• _WHAT IS BEING ASKED_
Leave out every line before the one containing "purple brick E5", and repeat the rest of the material below exactly, that line included.

• _WORKING DATA_
---*---

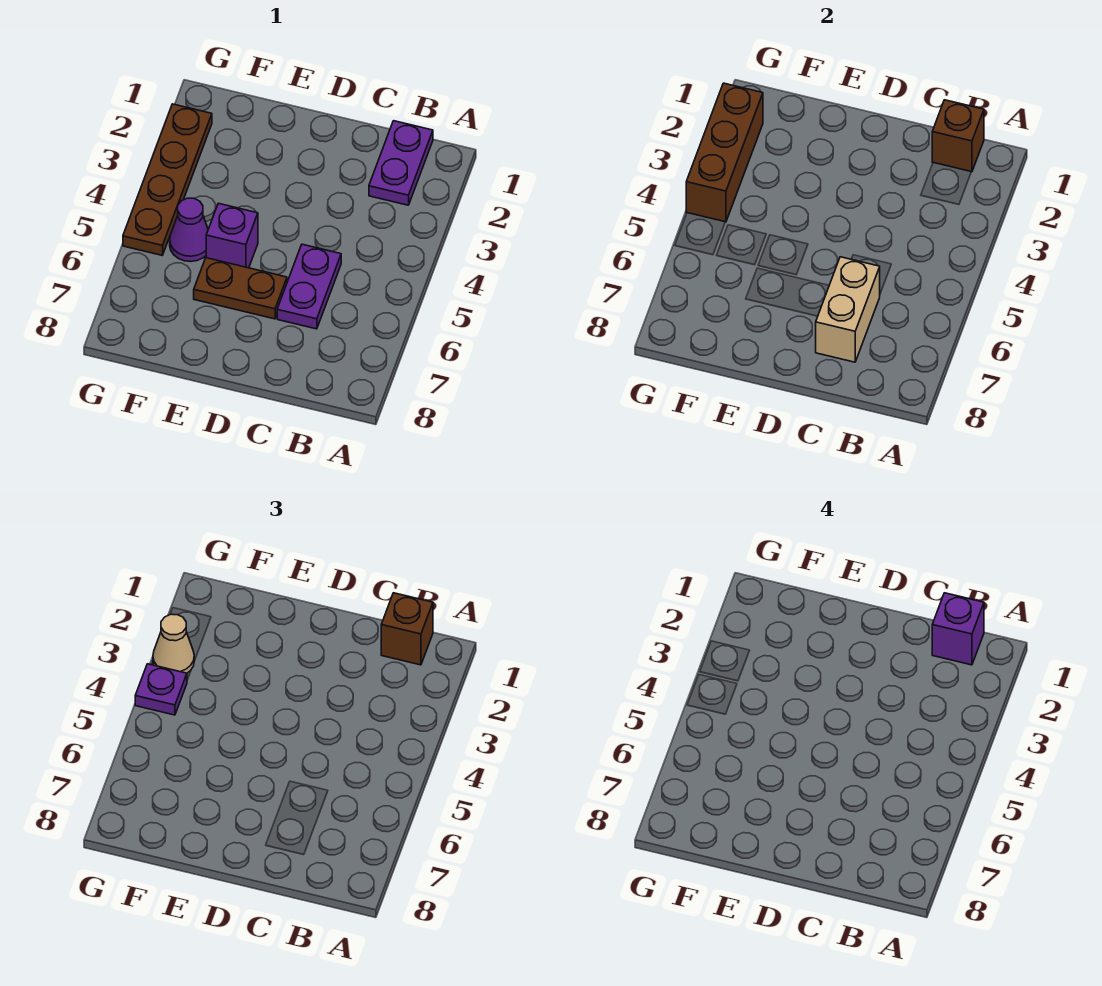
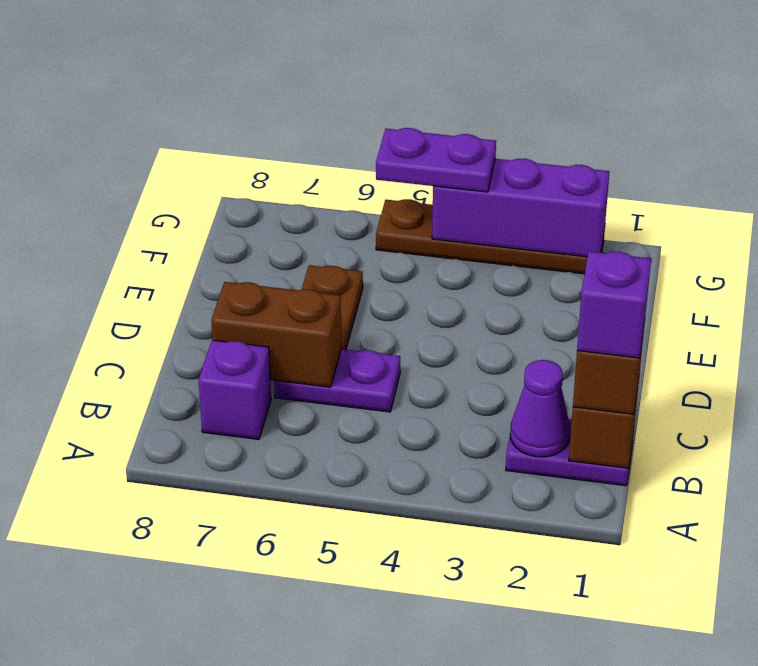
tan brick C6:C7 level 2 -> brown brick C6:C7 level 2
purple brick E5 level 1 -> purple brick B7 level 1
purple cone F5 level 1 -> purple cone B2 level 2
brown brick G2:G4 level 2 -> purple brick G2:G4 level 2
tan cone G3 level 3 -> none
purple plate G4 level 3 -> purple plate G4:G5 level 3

---*---

• _ANSWER SECTION_
purple brick E5 level 1 -> purple brick B7 level 1
purple cone F5 level 1 -> purple cone B2 level 2
brown brick G2:G4 level 2 -> purple brick G2:G4 level 2
tan cone G3 level 3 -> none
purple plate G4 level 3 -> purple plate G4:G5 level 3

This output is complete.